Required task: Put the lines of the material into a numbered list, beginning with the line that contains "30 (330, 85)" and continuing through the line that contains "Determine the (x, y)", with both of those lines included and any blank lines dropped. Leave out the pictures.

☆ ☆ ☆ ☆

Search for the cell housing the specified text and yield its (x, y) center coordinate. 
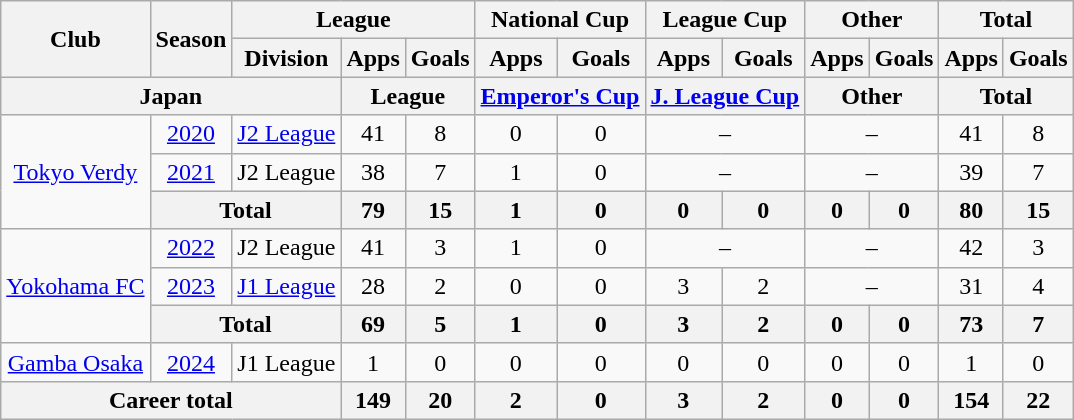
42 (971, 248)
Career total (171, 400)
Yokohama FC (76, 286)
69 (373, 324)
Division (286, 58)
4 (1038, 286)
National Cup (560, 20)
J. League Cup (725, 96)
Gamba Osaka (76, 362)
League Cup (725, 20)
2023 (191, 286)
39 (971, 172)
Tokyo Verdy (76, 172)
Season (191, 39)
154 (971, 400)
Emperor's Cup (560, 96)
5 (440, 324)
149 (373, 400)
79 (373, 210)
22 (1038, 400)
73 (971, 324)
31 (971, 286)
Japan (171, 96)
2024 (191, 362)
2022 (191, 248)
Club (76, 39)
2020 (191, 134)
80 (971, 210)
28 (373, 286)
20 (440, 400)
2021 (191, 172)
38 (373, 172)
Scan for the cell matching the given text and deliver its [x, y] coordinate at center. 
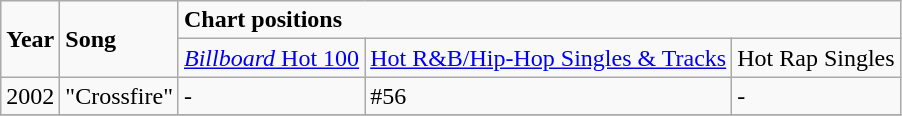
Hot R&B/Hip-Hop Singles & Tracks [548, 58]
2002 [30, 96]
Chart positions [539, 20]
Song [120, 39]
"Crossfire" [120, 96]
Hot Rap Singles [816, 58]
#56 [548, 96]
Year [30, 39]
Billboard Hot 100 [271, 58]
Scan for the cell matching the given text and deliver its [x, y] coordinate at center. 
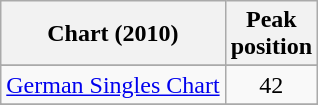
German Singles Chart [113, 85]
42 [271, 85]
Peakposition [271, 34]
Chart (2010) [113, 34]
Locate the cell with the specified text and output its (x, y) center coordinate. 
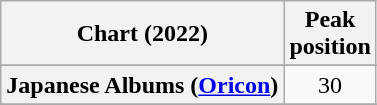
30 (330, 85)
Peakposition (330, 34)
Japanese Albums (Oricon) (142, 85)
Chart (2022) (142, 34)
From the cell containing the given text, extract its center point as (x, y) coordinate. 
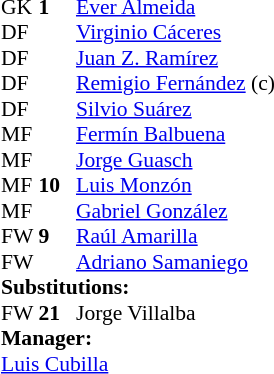
9 (57, 237)
21 (57, 313)
10 (57, 185)
Determine the (x, y) coordinate at the center of the cell enclosing the given text.  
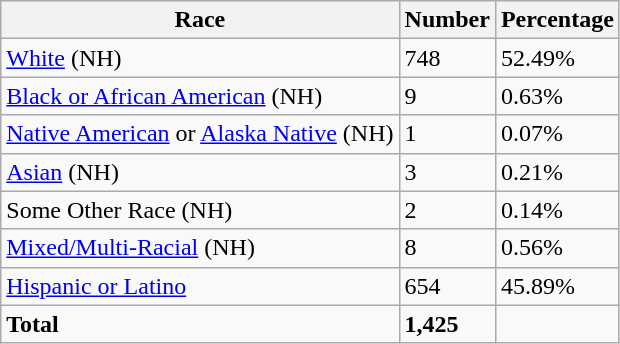
8 (447, 248)
Native American or Alaska Native (NH) (200, 134)
Black or African American (NH) (200, 96)
Race (200, 20)
Mixed/Multi-Racial (NH) (200, 248)
1,425 (447, 324)
Number (447, 20)
2 (447, 210)
52.49% (557, 58)
0.14% (557, 210)
45.89% (557, 286)
3 (447, 172)
0.56% (557, 248)
0.07% (557, 134)
0.21% (557, 172)
White (NH) (200, 58)
0.63% (557, 96)
Total (200, 324)
654 (447, 286)
Some Other Race (NH) (200, 210)
9 (447, 96)
Hispanic or Latino (200, 286)
748 (447, 58)
Asian (NH) (200, 172)
1 (447, 134)
Percentage (557, 20)
Find where the given text appears and provide that cell's center as (x, y) coordinate. 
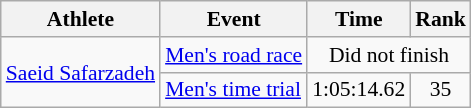
Rank (440, 19)
Did not finish (389, 55)
35 (440, 90)
Men's road race (234, 55)
Event (234, 19)
Athlete (80, 19)
1:05:14.62 (358, 90)
Men's time trial (234, 90)
Saeid Safarzadeh (80, 72)
Time (358, 19)
Provide the (x, y) coordinate of the cell's center where the given text is located.  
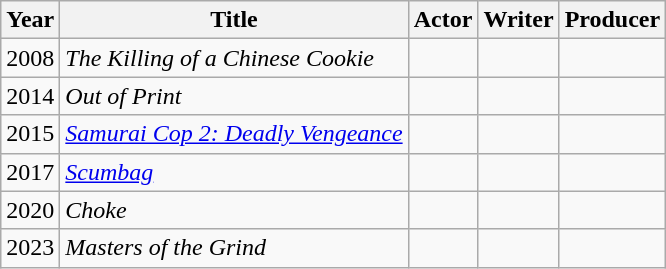
Writer (518, 20)
2023 (30, 248)
The Killing of a Chinese Cookie (234, 58)
2020 (30, 210)
2008 (30, 58)
Actor (443, 20)
Year (30, 20)
Title (234, 20)
Scumbag (234, 172)
2015 (30, 134)
Out of Print (234, 96)
2014 (30, 96)
Producer (612, 20)
Masters of the Grind (234, 248)
Samurai Cop 2: Deadly Vengeance (234, 134)
2017 (30, 172)
Choke (234, 210)
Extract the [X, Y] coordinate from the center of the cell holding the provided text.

☆ ☆ ☆ ☆

Exercise output:
1. 30 (330, 85)
2. Peakposition (330, 34)
3. Japanese Albums (Oricon) (142, 85)
4. Chart (2022) (142, 34)
5. From the cell containing the given text, extract its center point as (x, y) coordinate. 
6. 9 (57, 237)
7. 21 (57, 313)
8. 10 (57, 185)
9. Determine the (x, y) coordinate at the center of the cell enclosing the given text.  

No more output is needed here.